■ Data provided:
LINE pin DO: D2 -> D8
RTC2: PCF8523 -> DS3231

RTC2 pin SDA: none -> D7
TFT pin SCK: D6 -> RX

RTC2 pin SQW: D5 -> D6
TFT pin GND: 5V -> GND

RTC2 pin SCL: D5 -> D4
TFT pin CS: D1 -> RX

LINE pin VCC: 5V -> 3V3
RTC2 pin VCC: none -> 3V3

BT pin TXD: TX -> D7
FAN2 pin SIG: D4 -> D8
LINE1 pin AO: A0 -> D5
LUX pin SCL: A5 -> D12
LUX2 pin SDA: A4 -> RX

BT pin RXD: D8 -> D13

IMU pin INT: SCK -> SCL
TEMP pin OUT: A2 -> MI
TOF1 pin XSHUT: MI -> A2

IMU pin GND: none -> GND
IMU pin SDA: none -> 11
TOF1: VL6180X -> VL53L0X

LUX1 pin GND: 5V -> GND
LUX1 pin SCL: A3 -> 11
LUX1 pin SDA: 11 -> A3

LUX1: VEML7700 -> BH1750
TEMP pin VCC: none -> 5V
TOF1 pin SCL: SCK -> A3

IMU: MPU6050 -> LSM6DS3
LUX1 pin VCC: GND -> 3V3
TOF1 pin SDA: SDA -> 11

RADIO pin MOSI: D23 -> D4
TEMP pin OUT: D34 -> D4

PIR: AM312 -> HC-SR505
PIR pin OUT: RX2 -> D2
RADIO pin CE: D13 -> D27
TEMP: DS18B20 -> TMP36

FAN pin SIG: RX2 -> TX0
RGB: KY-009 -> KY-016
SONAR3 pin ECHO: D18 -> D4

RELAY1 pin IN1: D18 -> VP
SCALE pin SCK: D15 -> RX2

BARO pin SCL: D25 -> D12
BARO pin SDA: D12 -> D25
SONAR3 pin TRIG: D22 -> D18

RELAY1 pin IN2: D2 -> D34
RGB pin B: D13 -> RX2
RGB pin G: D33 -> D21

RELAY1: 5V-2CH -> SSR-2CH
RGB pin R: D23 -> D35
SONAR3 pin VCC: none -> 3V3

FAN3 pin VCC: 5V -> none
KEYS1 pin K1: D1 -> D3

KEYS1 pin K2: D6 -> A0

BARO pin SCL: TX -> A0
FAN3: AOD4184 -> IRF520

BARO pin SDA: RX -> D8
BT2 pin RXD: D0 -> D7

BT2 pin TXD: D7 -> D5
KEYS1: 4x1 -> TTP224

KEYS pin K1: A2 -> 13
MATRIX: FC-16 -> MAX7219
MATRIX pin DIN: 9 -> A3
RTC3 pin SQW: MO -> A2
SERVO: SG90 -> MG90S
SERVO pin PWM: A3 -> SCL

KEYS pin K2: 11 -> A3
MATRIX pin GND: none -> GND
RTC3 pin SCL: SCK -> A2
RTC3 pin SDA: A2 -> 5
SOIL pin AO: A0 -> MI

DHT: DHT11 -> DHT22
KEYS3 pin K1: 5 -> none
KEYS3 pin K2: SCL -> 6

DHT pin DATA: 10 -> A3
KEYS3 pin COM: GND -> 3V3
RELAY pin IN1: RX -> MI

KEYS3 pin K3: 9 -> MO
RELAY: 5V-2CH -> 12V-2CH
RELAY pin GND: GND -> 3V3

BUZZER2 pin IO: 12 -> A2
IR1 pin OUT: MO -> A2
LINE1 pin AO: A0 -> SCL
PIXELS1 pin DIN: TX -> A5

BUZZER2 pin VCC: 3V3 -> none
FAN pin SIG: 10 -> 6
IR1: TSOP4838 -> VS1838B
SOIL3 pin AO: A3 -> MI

■ Problem to work on:
Your answer must be the full listing above, printed exactly as it stands.

■ Output below:
LINE pin DO: D2 -> D8
RTC2: PCF8523 -> DS3231

RTC2 pin SDA: none -> D7
TFT pin SCK: D6 -> RX

RTC2 pin SQW: D5 -> D6
TFT pin GND: 5V -> GND

RTC2 pin SCL: D5 -> D4
TFT pin CS: D1 -> RX

LINE pin VCC: 5V -> 3V3
RTC2 pin VCC: none -> 3V3

BT pin TXD: TX -> D7
FAN2 pin SIG: D4 -> D8
LINE1 pin AO: A0 -> D5
LUX pin SCL: A5 -> D12
LUX2 pin SDA: A4 -> RX

BT pin RXD: D8 -> D13

IMU pin INT: SCK -> SCL
TEMP pin OUT: A2 -> MI
TOF1 pin XSHUT: MI -> A2

IMU pin GND: none -> GND
IMU pin SDA: none -> 11
TOF1: VL6180X -> VL53L0X

LUX1 pin GND: 5V -> GND
LUX1 pin SCL: A3 -> 11
LUX1 pin SDA: 11 -> A3

LUX1: VEML7700 -> BH1750
TEMP pin VCC: none -> 5V
TOF1 pin SCL: SCK -> A3

IMU: MPU6050 -> LSM6DS3
LUX1 pin VCC: GND -> 3V3
TOF1 pin SDA: SDA -> 11

RADIO pin MOSI: D23 -> D4
TEMP pin OUT: D34 -> D4

PIR: AM312 -> HC-SR505
PIR pin OUT: RX2 -> D2
RADIO pin CE: D13 -> D27
TEMP: DS18B20 -> TMP36

FAN pin SIG: RX2 -> TX0
RGB: KY-009 -> KY-016
SONAR3 pin ECHO: D18 -> D4

RELAY1 pin IN1: D18 -> VP
SCALE pin SCK: D15 -> RX2

BARO pin SCL: D25 -> D12
BARO pin SDA: D12 -> D25
SONAR3 pin TRIG: D22 -> D18

RELAY1 pin IN2: D2 -> D34
RGB pin B: D13 -> RX2
RGB pin G: D33 -> D21

RELAY1: 5V-2CH -> SSR-2CH
RGB pin R: D23 -> D35
SONAR3 pin VCC: none -> 3V3

FAN3 pin VCC: 5V -> none
KEYS1 pin K1: D1 -> D3

KEYS1 pin K2: D6 -> A0

BARO pin SCL: TX -> A0
FAN3: AOD4184 -> IRF520

BARO pin SDA: RX -> D8
BT2 pin RXD: D0 -> D7

BT2 pin TXD: D7 -> D5
KEYS1: 4x1 -> TTP224

KEYS pin K1: A2 -> 13
MATRIX: FC-16 -> MAX7219
MATRIX pin DIN: 9 -> A3
RTC3 pin SQW: MO -> A2
SERVO: SG90 -> MG90S
SERVO pin PWM: A3 -> SCL

KEYS pin K2: 11 -> A3
MATRIX pin GND: none -> GND
RTC3 pin SCL: SCK -> A2
RTC3 pin SDA: A2 -> 5
SOIL pin AO: A0 -> MI

DHT: DHT11 -> DHT22
KEYS3 pin K1: 5 -> none
KEYS3 pin K2: SCL -> 6

DHT pin DATA: 10 -> A3
KEYS3 pin COM: GND -> 3V3
RELAY pin IN1: RX -> MI

KEYS3 pin K3: 9 -> MO
RELAY: 5V-2CH -> 12V-2CH
RELAY pin GND: GND -> 3V3

BUZZER2 pin IO: 12 -> A2
IR1 pin OUT: MO -> A2
LINE1 pin AO: A0 -> SCL
PIXELS1 pin DIN: TX -> A5

BUZZER2 pin VCC: 3V3 -> none
FAN pin SIG: 10 -> 6
IR1: TSOP4838 -> VS1838B
SOIL3 pin AO: A3 -> MI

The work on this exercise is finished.